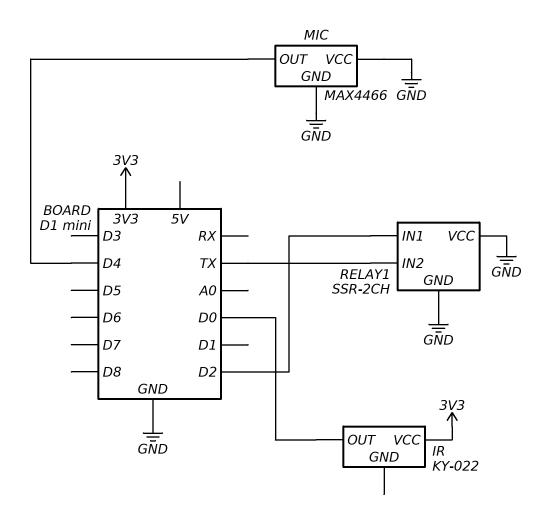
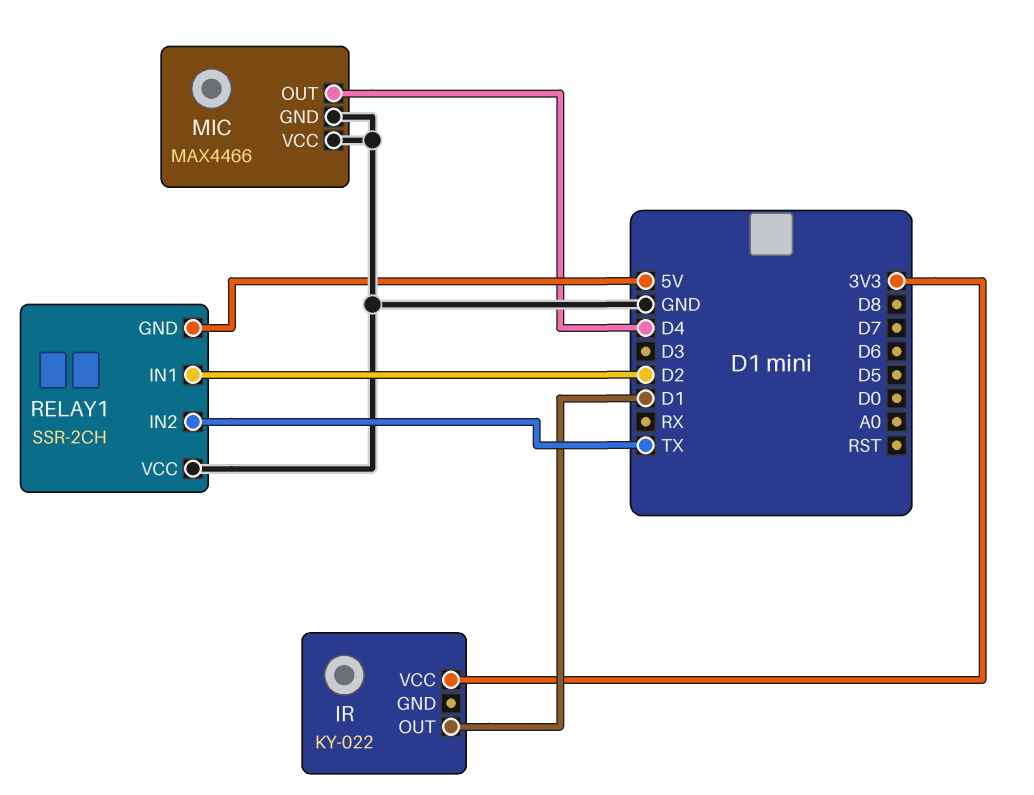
IR pin OUT: D0 -> D1
RELAY1 pin GND: GND -> 5V

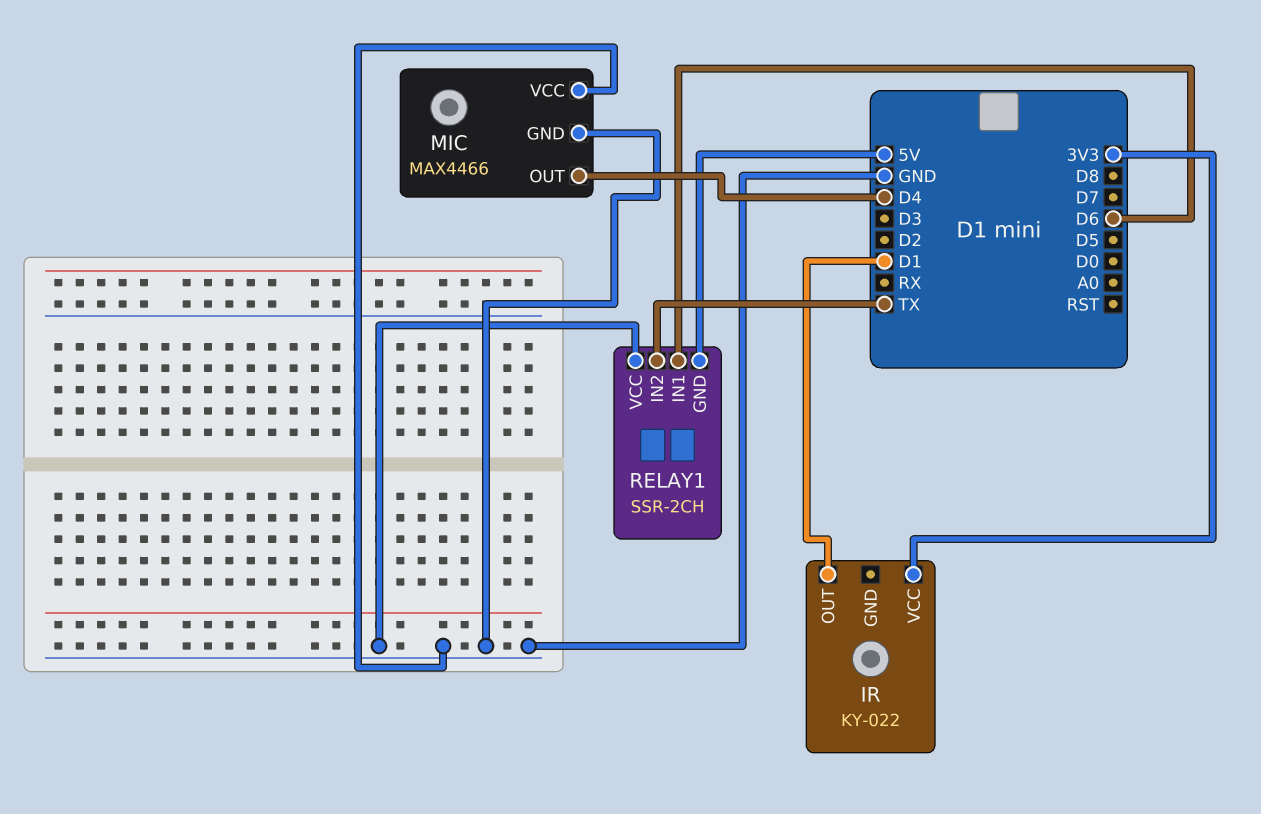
RELAY1 pin IN1: D2 -> D6

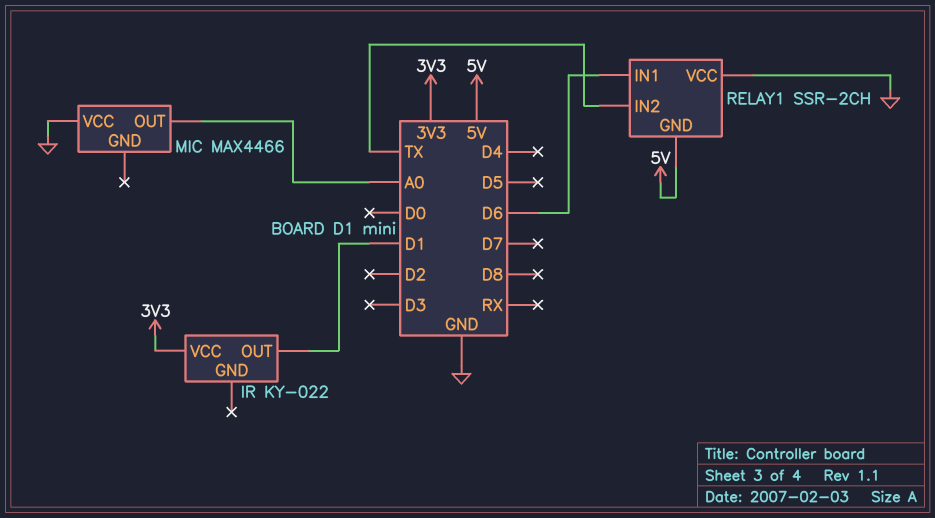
MIC pin GND: GND -> none
MIC pin OUT: D4 -> A0

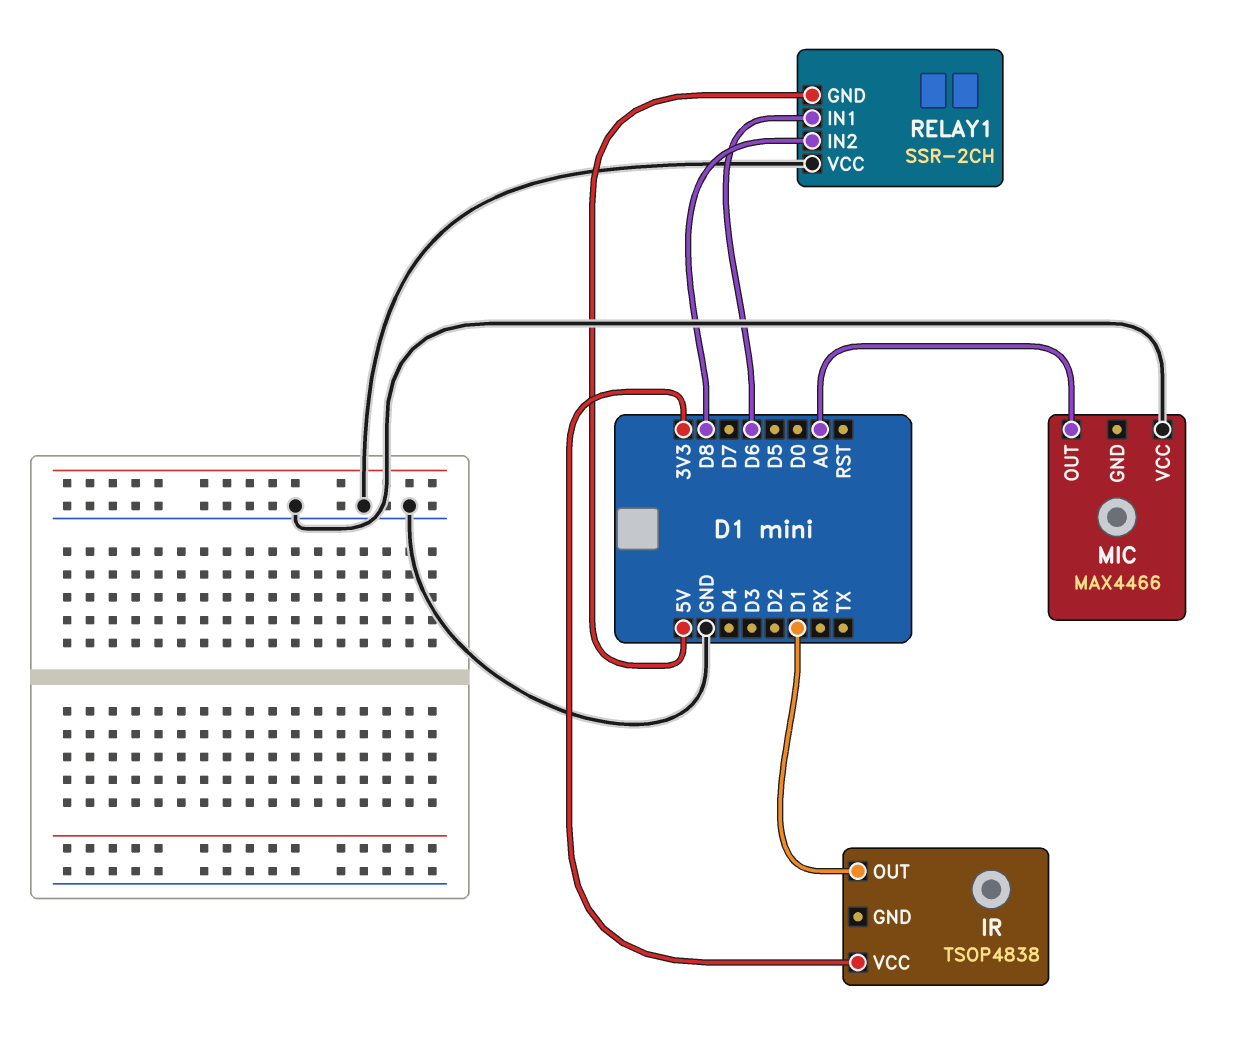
IR: KY-022 -> TSOP4838
RELAY1 pin IN2: TX -> D8

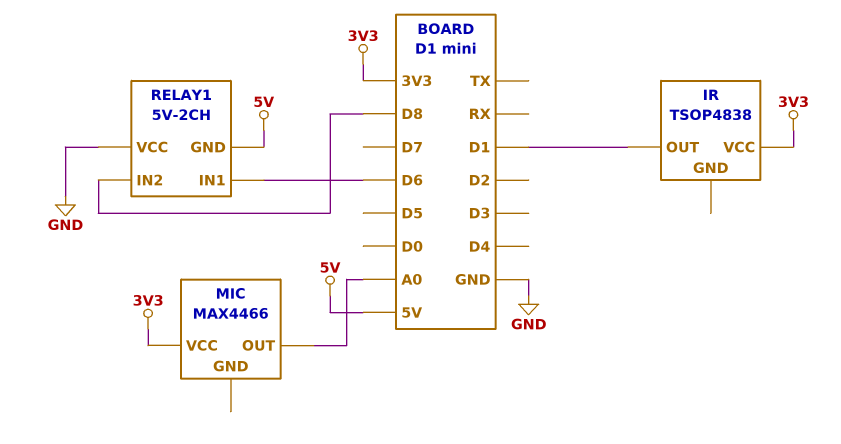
MIC pin VCC: GND -> 3V3
RELAY1: SSR-2CH -> 5V-2CH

++++++++++

◆ AIM OF THE TASK ◆
Leave out the pictures and print every line of the data exactly.

◆ EXERCISE RESULT ◆
IR pin OUT: D0 -> D1
RELAY1 pin GND: GND -> 5V

RELAY1 pin IN1: D2 -> D6

MIC pin GND: GND -> none
MIC pin OUT: D4 -> A0

IR: KY-022 -> TSOP4838
RELAY1 pin IN2: TX -> D8

MIC pin VCC: GND -> 3V3
RELAY1: SSR-2CH -> 5V-2CH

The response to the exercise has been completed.